**Problem statement**.
Once you find the line with "camera: 10 degrees right, 10 degrees down" in the data that follows, repeat it and every line after it exactly, through the line with "(489, 921) = (238, 464): red".

**Task material**.
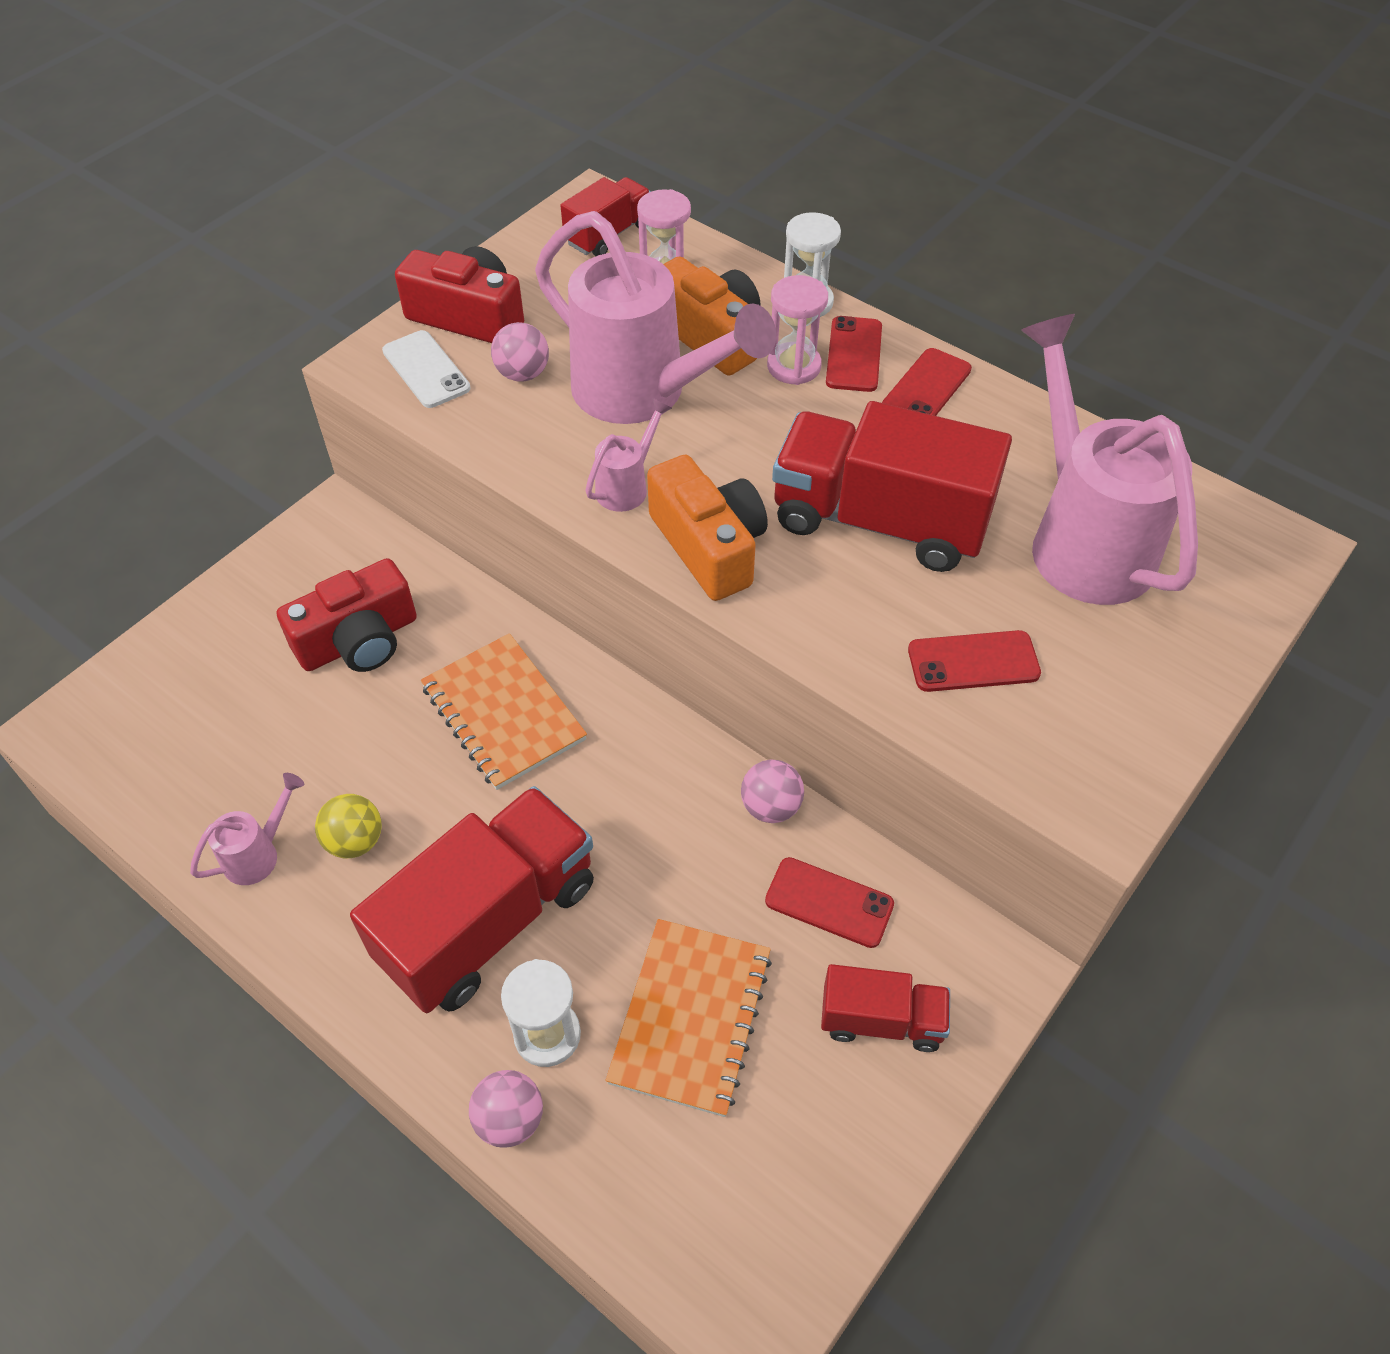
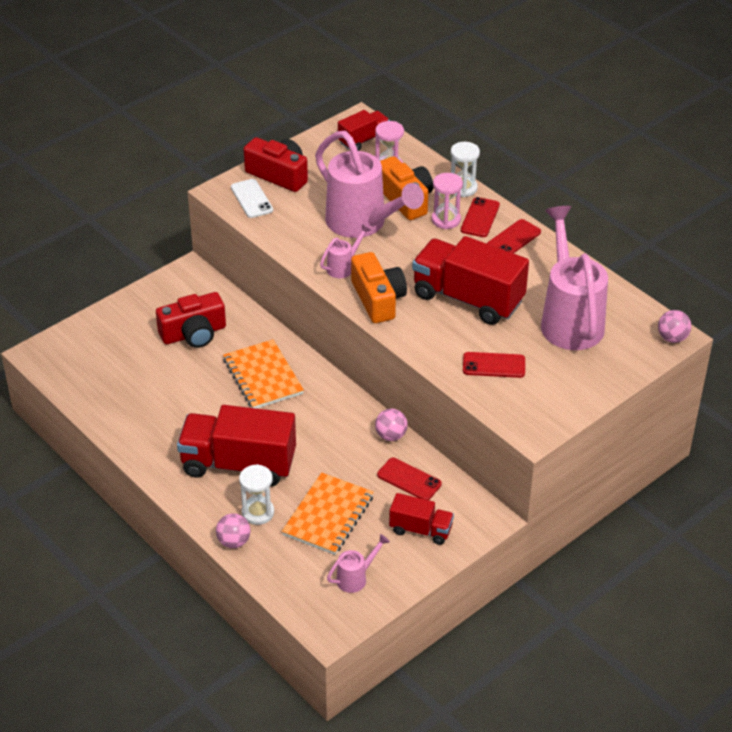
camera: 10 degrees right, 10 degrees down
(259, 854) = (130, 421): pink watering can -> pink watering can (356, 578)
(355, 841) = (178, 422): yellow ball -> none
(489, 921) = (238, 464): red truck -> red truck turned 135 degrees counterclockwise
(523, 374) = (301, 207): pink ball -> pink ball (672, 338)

* * *

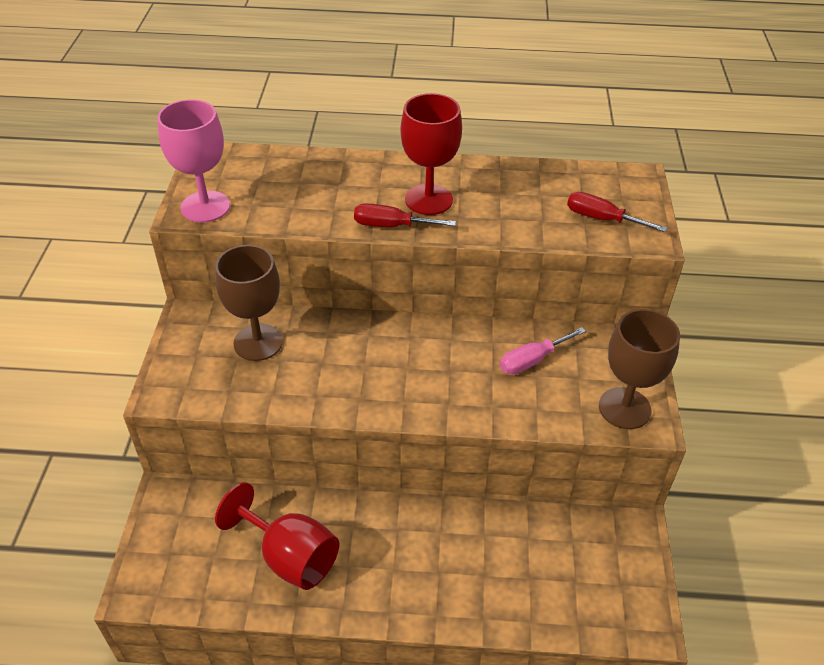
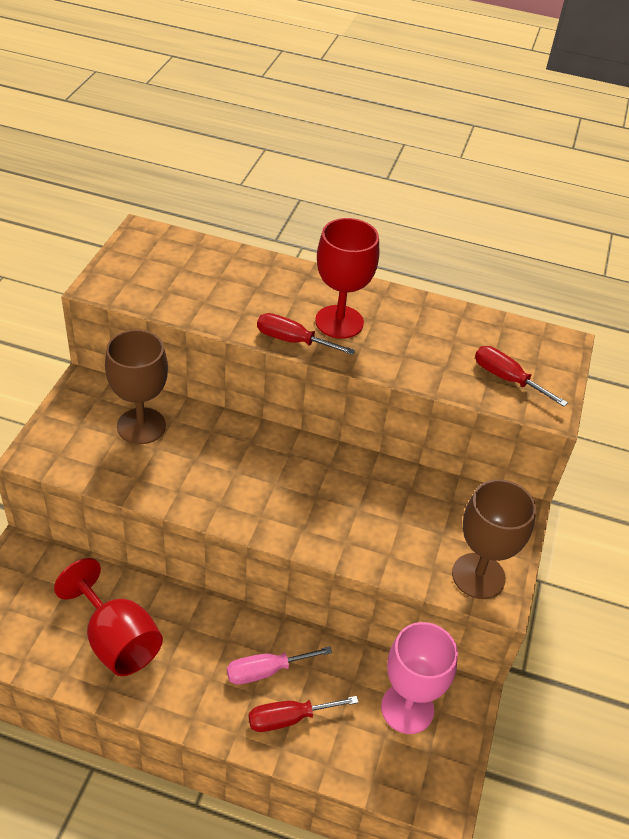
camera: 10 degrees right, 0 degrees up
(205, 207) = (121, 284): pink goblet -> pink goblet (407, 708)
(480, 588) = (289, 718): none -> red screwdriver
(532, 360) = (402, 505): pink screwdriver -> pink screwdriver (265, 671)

**Written solution**.
camera: 10 degrees right, 10 degrees down
(259, 854) = (130, 421): pink watering can -> pink watering can (356, 578)
(355, 841) = (178, 422): yellow ball -> none
(489, 921) = (238, 464): red truck -> red truck turned 135 degrees counterclockwise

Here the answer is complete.